### Your instructions
For the word "scissors", search the records and show each line in which it occurs.

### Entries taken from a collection
_ _ _ _ _

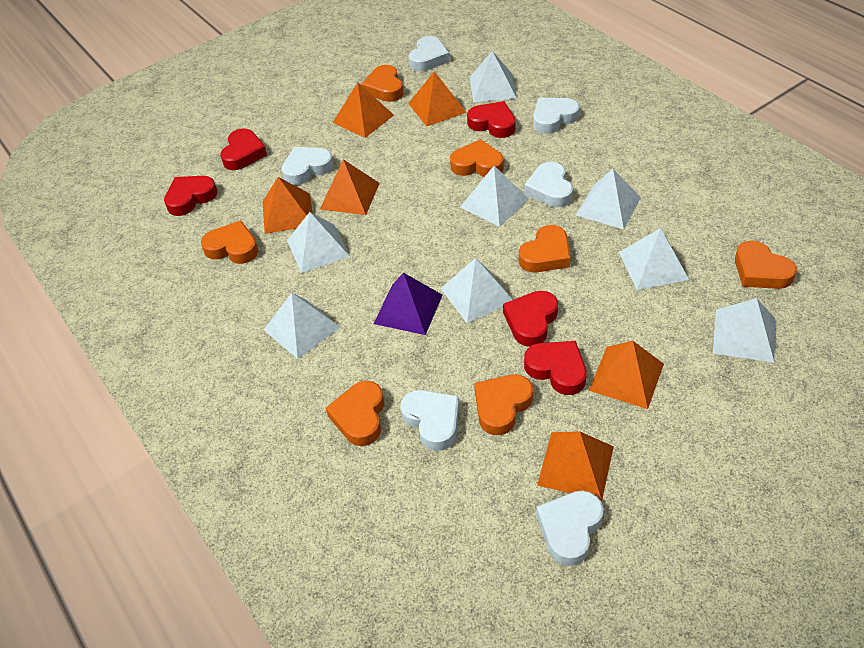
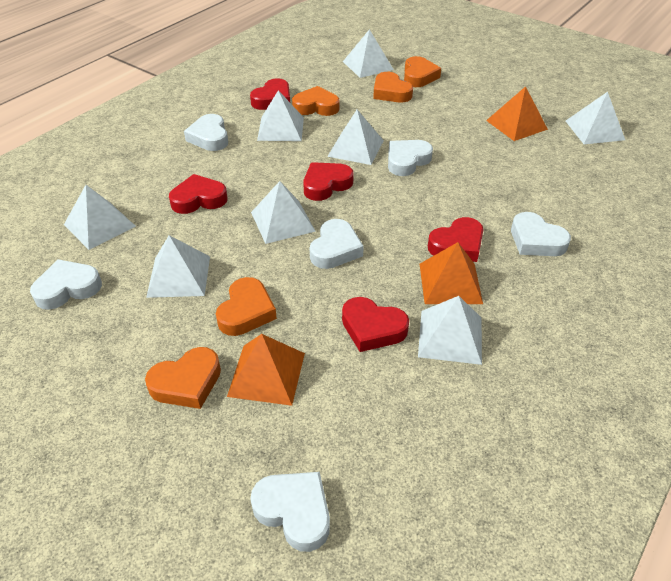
orange heart: 7 -> 5
orange pyramid: 6 -> 3
purple pyramid: 1 -> 0

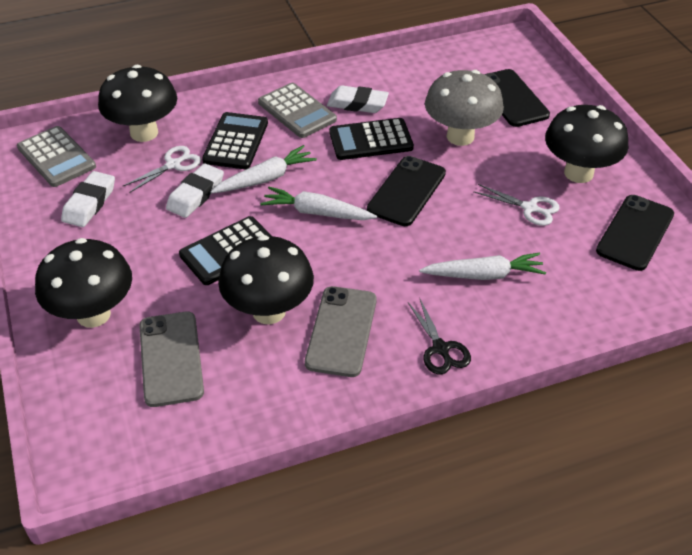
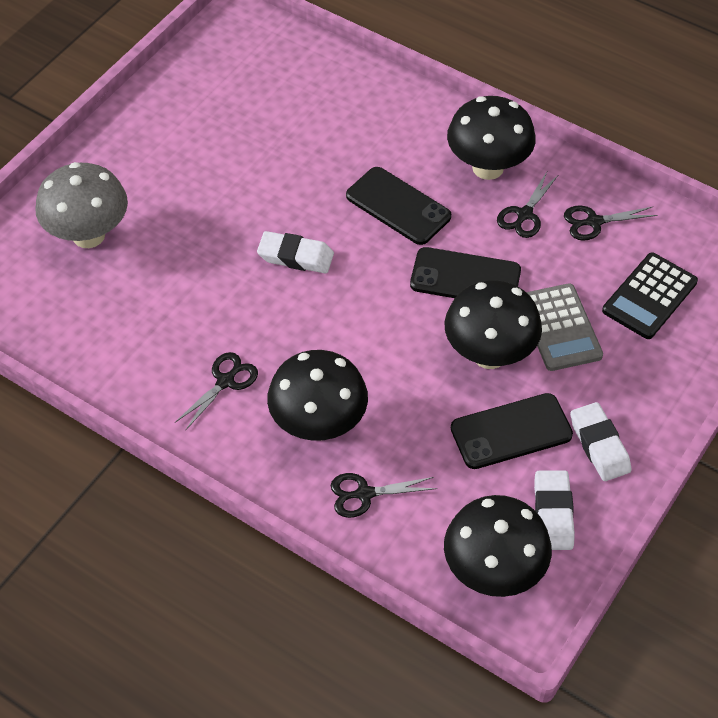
black calculator: 3 -> 1
black scissors: 1 -> 4
grey calculator: 2 -> 1
grey phone: 2 -> 0
white carrot: 3 -> 0
white scissors: 2 -> 0

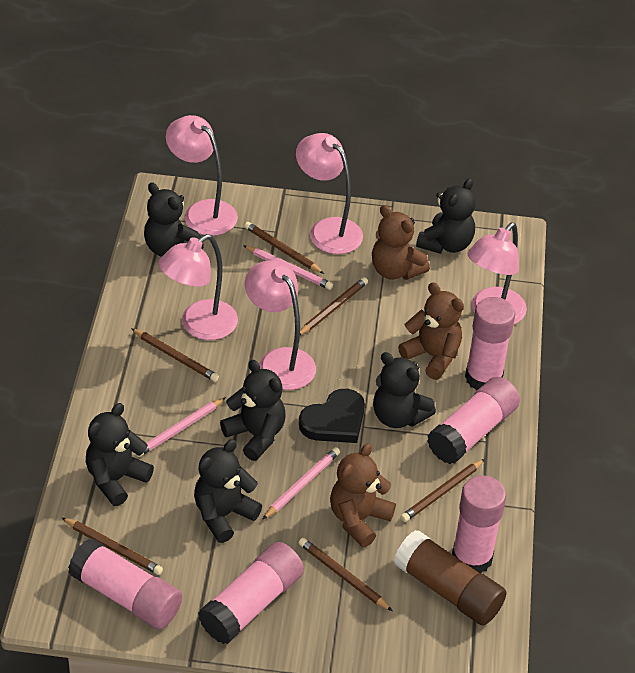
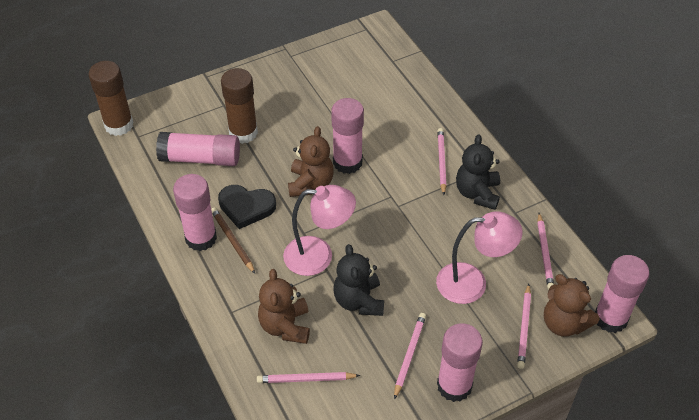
black teddy bear: 6 -> 2
brown glue stick: 1 -> 2
brown pencil: 6 -> 1
pink lamp: 5 -> 2
pink pencil: 3 -> 5

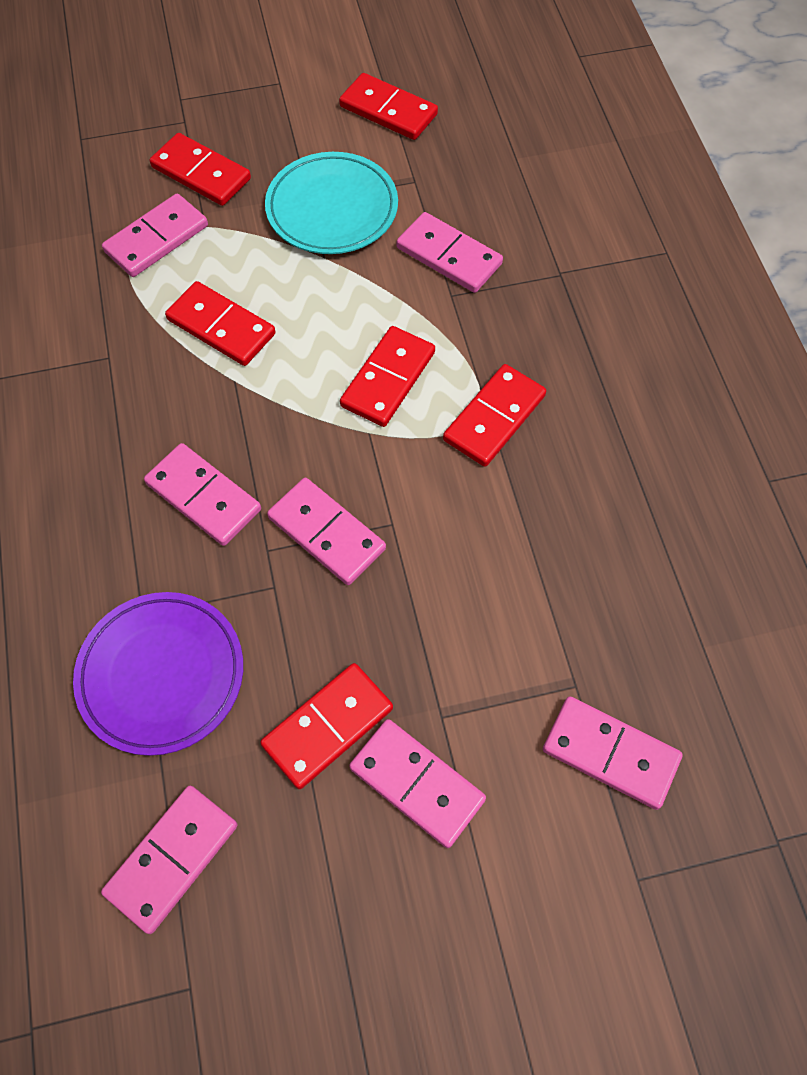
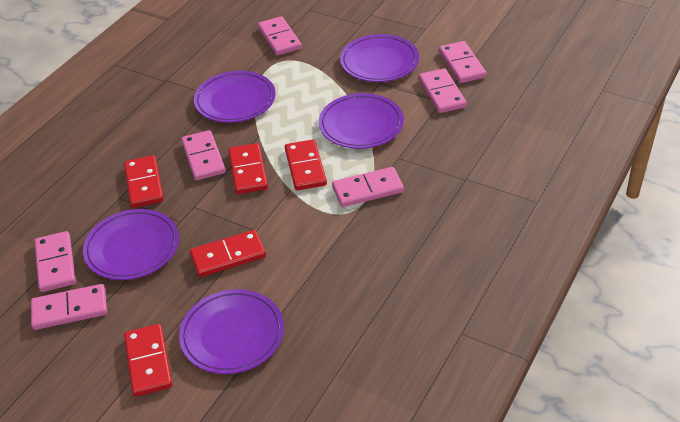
purple plate: 1 -> 5
red domino: 6 -> 5
turquoise plate: 1 -> 0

_ _ _ _ _

### Your response
black scissors: 1 -> 4
white scissors: 2 -> 0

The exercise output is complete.